ABOUT THIS EXERCISE: Print every line below that comes at or after the line containing "(99, 412) = (122, 496): grey", exactly as written.

DATASET EXCERPT:
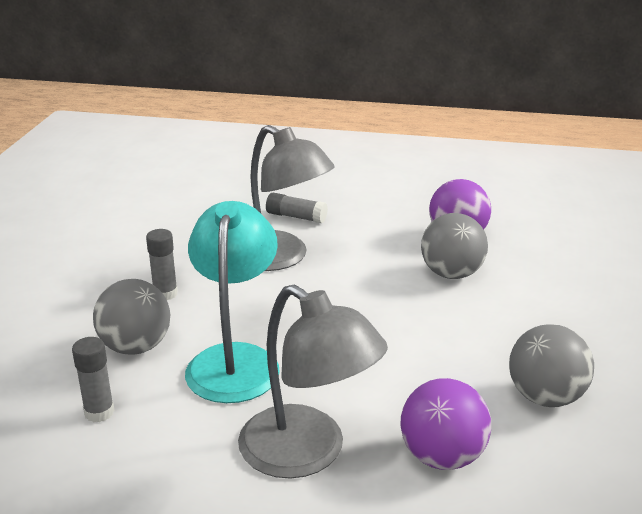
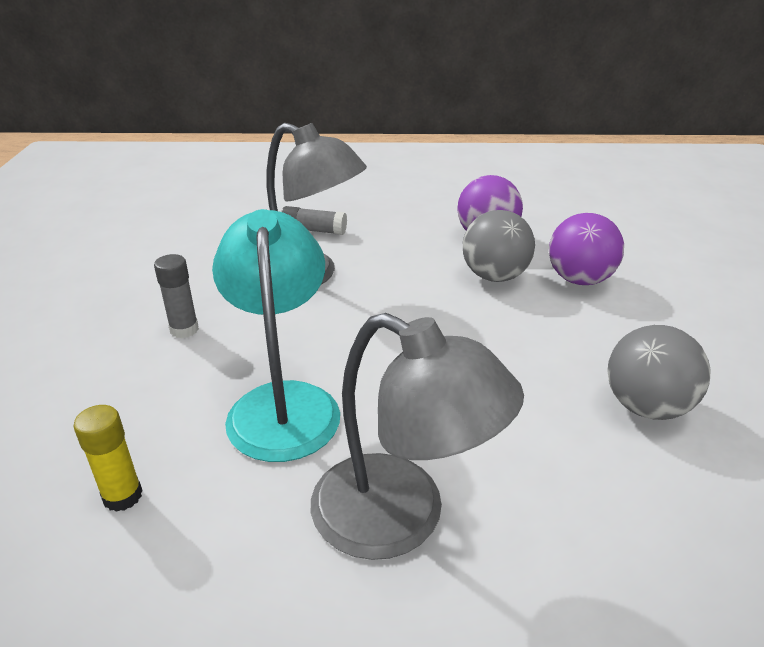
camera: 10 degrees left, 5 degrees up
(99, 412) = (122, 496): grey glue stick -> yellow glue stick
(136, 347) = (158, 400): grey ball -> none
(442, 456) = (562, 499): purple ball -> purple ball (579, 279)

RESPONSE AREA:
(99, 412) = (122, 496): grey glue stick -> yellow glue stick
(136, 347) = (158, 400): grey ball -> none
(442, 456) = (562, 499): purple ball -> purple ball (579, 279)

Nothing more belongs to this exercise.